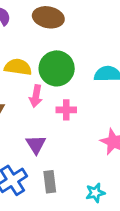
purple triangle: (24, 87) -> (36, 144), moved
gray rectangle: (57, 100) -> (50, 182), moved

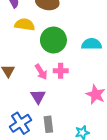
yellow semicircle: (18, 67) -> (25, 25), moved
pink arrow: (36, 96) -> (41, 72), moved, turned -42

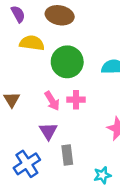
gray rectangle: (48, 124) -> (67, 155), moved

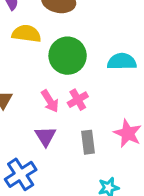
pink cross: (76, 100) -> (78, 100), turned -30
gray rectangle: (67, 155) -> (88, 142), moved

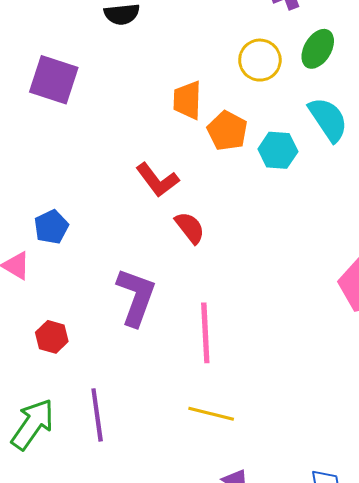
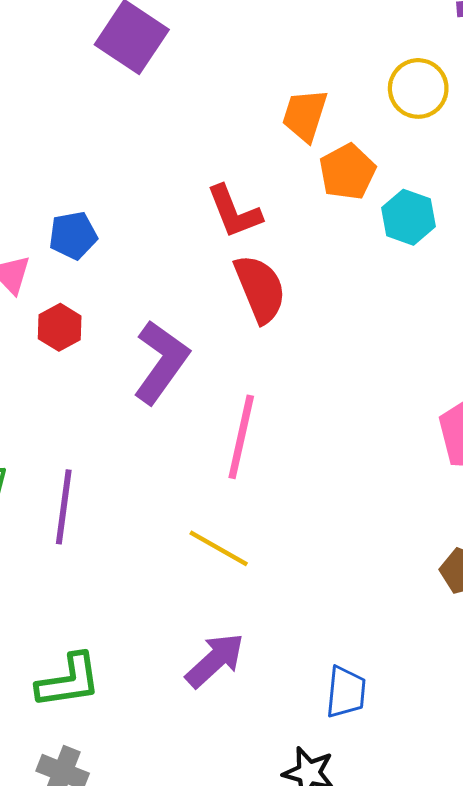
red semicircle: (190, 228) -> (260, 289), size x1.4
red hexagon: (52, 337) -> (60, 327), moved

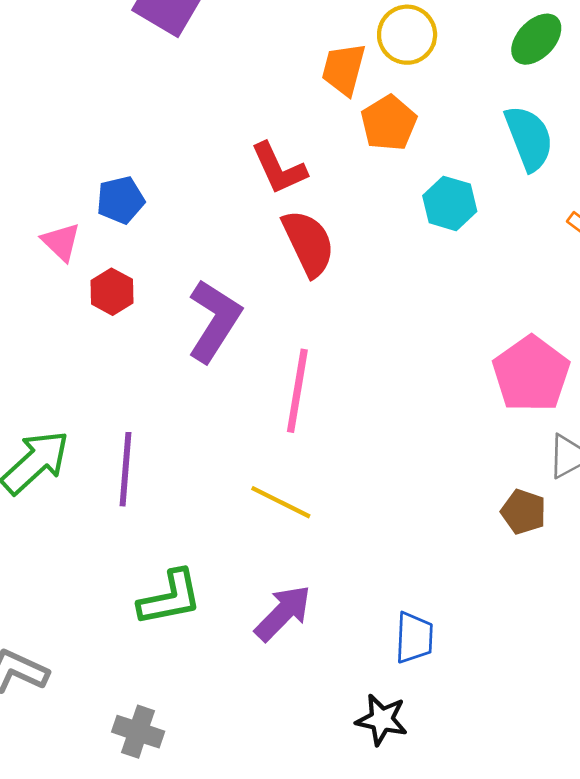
yellow circle: (418, 88) -> (407, 35), moved
cyan hexagon: (408, 217) -> (450, 203), moved
green L-shape: (69, 681) -> (170, 598), moved

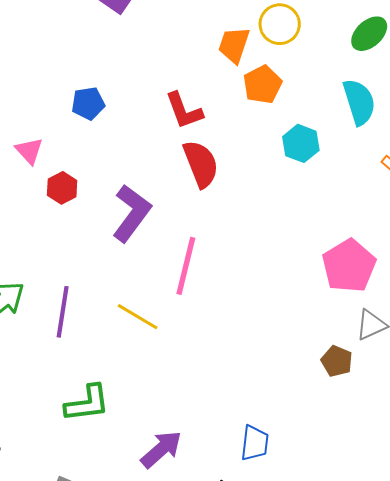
blue pentagon: (120, 200) -> (88, 103), moved
yellow line: (281, 502) -> (138, 317), moved
purple arrow: (283, 613) -> (161, 449), moved

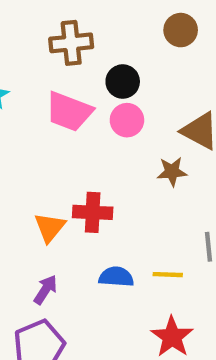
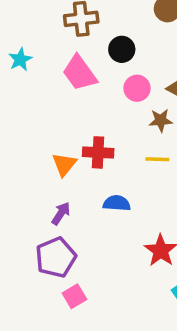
pink trapezoid: (69, 112) -> (79, 73), turned 33
pink circle: (127, 120) -> (137, 88), moved
yellow line: (168, 275) -> (157, 159), moved

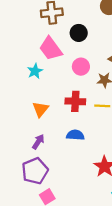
cyan star: (20, 59) -> (35, 71), moved
pink circle: (137, 88) -> (81, 67), moved
red cross: (98, 152) -> (75, 101), moved

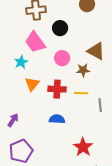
orange triangle: (41, 109) -> (32, 84), moved
purple arrow: (38, 142) -> (13, 120), moved

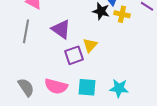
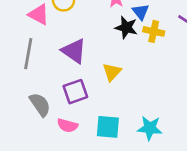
purple square: (74, 55) -> (75, 92), moved
pink semicircle: (56, 86) -> (67, 125), size x0.7
gray semicircle: (26, 87) -> (40, 105), moved

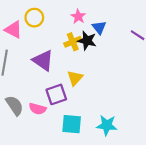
yellow cross: (154, 31) -> (73, 42), moved, turned -35
purple square: (75, 92) -> (56, 94), moved
pink semicircle: (67, 125) -> (38, 109), moved

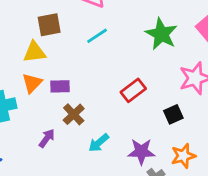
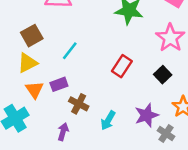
cyan line: (97, 36) -> (70, 51), moved

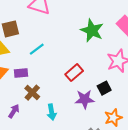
purple star: (147, 115) -> (85, 99), moved
cyan arrow: (108, 120) -> (52, 112), turned -56

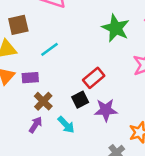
black square: (104, 88) -> (80, 100), moved
purple arrow: (14, 111) -> (36, 125), moved
cyan arrow: (52, 112) -> (66, 125), turned -35

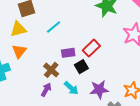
purple rectangle: (30, 78) -> (68, 53), moved
purple star: (106, 110) -> (99, 90), moved

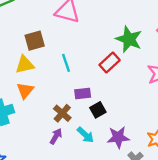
cyan line: (54, 27) -> (66, 63), turned -70
red rectangle: (91, 48) -> (110, 63), moved

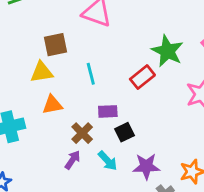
orange triangle: (25, 90) -> (52, 105), moved, turned 36

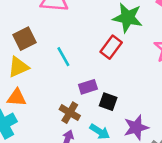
orange triangle: (52, 105) -> (17, 98), moved, turned 30
black square: (125, 132) -> (108, 102), turned -30

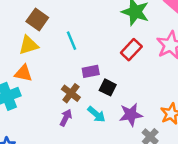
brown square: (24, 39) -> (37, 19), turned -35
red rectangle: (111, 47) -> (131, 50), moved

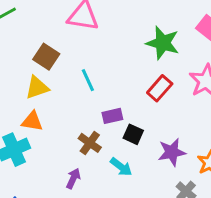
purple star: (131, 115) -> (172, 152), moved
purple arrow: (66, 118) -> (73, 178), moved

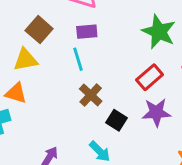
purple rectangle: (112, 116) -> (87, 32), moved
brown cross: (90, 143) -> (91, 95), moved
purple star: (172, 152) -> (156, 112), moved

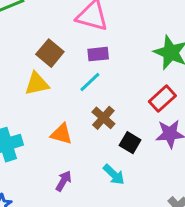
cyan line: (78, 59) -> (90, 82), turned 65
orange triangle: (16, 93) -> (61, 134), moved

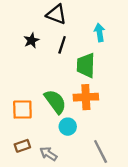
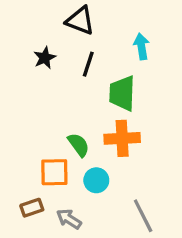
green semicircle: (55, 102) -> (79, 145), size x0.7
orange square: (22, 110) -> (54, 172), moved

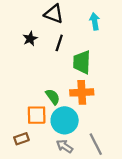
cyan arrow: (141, 46) -> (95, 21), moved
cyan circle: (96, 180) -> (65, 120), size x1.6
gray arrow: (69, 219) -> (65, 146), moved

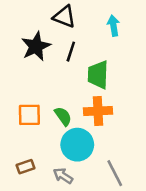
black star: (30, 39) -> (36, 46), size x1.6
orange square: (37, 115) -> (29, 115), moved
gray arrow: (65, 146) -> (63, 176), moved

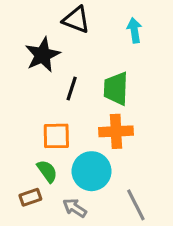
black line: (71, 52) -> (72, 89), moved
orange square: (29, 115) -> (56, 136), moved
green semicircle: (63, 116) -> (47, 171), moved

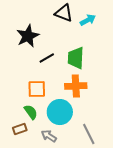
black triangle: (76, 20) -> (64, 13), moved
cyan arrow: (134, 30) -> (88, 20), turned 70
black line: (72, 89) -> (47, 58), turned 42

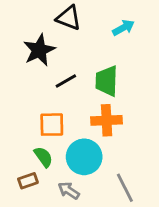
black triangle: (64, 13) -> (69, 18), moved

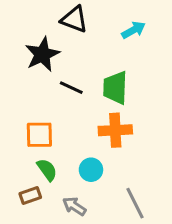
black line: (66, 81) -> (71, 88), turned 55
orange square: (52, 125) -> (39, 135), moved
cyan circle: (84, 157) -> (91, 170), size x0.6

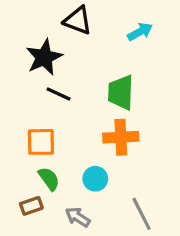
black line: (71, 88) -> (59, 94), moved

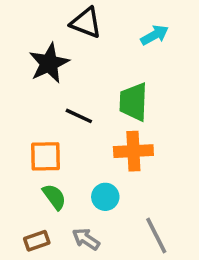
black line: (59, 94) -> (79, 116), moved
brown rectangle: (31, 206) -> (37, 241), moved

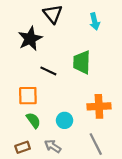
black triangle: (86, 23) -> (53, 14), turned 30
cyan arrow: (155, 35) -> (95, 21), turned 105
orange cross: (133, 151) -> (99, 106), moved

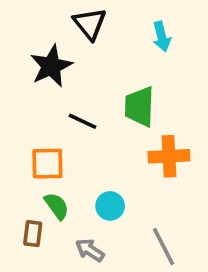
orange cross: (99, 106) -> (169, 156), moved
brown rectangle: (23, 147) -> (33, 234), moved, turned -64

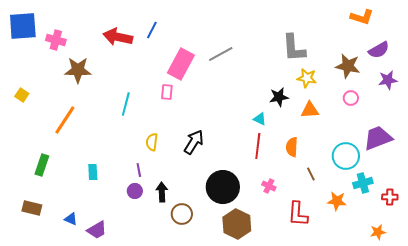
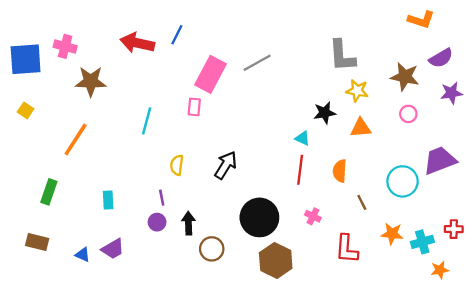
blue square: (23, 26) -> (26, 59), moved
cyan cross: (363, 183) -> (422, 242), moved
purple trapezoid: (97, 230) -> (113, 249), moved

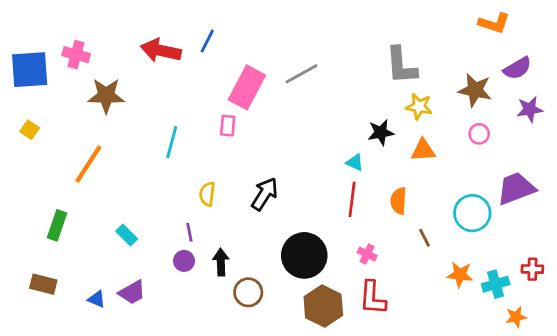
cyan rectangle: (108, 200) -> (127, 235), turned -42
red L-shape: (347, 249) -> (373, 298), moved

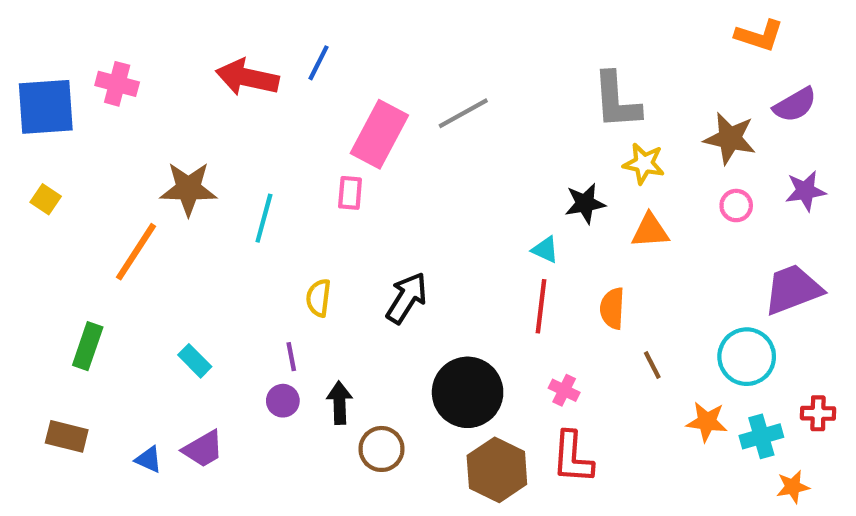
brown star: (106, 96) -> (188, 189), moved
purple star: (530, 109) -> (805, 191), moved
cyan circle: (472, 213) -> (747, 357), moved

········

◆ Work item: With pictures left out, repeat exactly the lines from the one containing "green semicircle: (55, 102)" through the last line of the data above, inclusive, and nothing else.

◆ Answer for this exercise:
green semicircle: (55, 102) -> (79, 145), size x0.7
orange square: (22, 110) -> (54, 172), moved

cyan arrow: (141, 46) -> (95, 21), moved
cyan circle: (96, 180) -> (65, 120), size x1.6
gray arrow: (69, 219) -> (65, 146), moved

black star: (30, 39) -> (36, 46), size x1.6
orange square: (37, 115) -> (29, 115), moved
gray arrow: (65, 146) -> (63, 176), moved

black line: (71, 52) -> (72, 89), moved
orange square: (29, 115) -> (56, 136), moved
green semicircle: (63, 116) -> (47, 171), moved

black triangle: (76, 20) -> (64, 13), moved
cyan arrow: (134, 30) -> (88, 20), turned 70
black line: (72, 89) -> (47, 58), turned 42

black triangle: (64, 13) -> (69, 18), moved

black line: (66, 81) -> (71, 88), turned 55
orange square: (52, 125) -> (39, 135), moved
cyan circle: (84, 157) -> (91, 170), size x0.6

black line: (71, 88) -> (59, 94), moved

black line: (59, 94) -> (79, 116), moved
brown rectangle: (31, 206) -> (37, 241), moved

black triangle: (86, 23) -> (53, 14), turned 30
cyan arrow: (155, 35) -> (95, 21), turned 105
orange cross: (133, 151) -> (99, 106), moved

orange cross: (99, 106) -> (169, 156), moved
brown rectangle: (23, 147) -> (33, 234), moved, turned -64

blue square: (23, 26) -> (26, 59), moved
cyan cross: (363, 183) -> (422, 242), moved
purple trapezoid: (97, 230) -> (113, 249), moved

cyan rectangle: (108, 200) -> (127, 235), turned -42
red L-shape: (347, 249) -> (373, 298), moved

brown star: (106, 96) -> (188, 189), moved
purple star: (530, 109) -> (805, 191), moved
cyan circle: (472, 213) -> (747, 357), moved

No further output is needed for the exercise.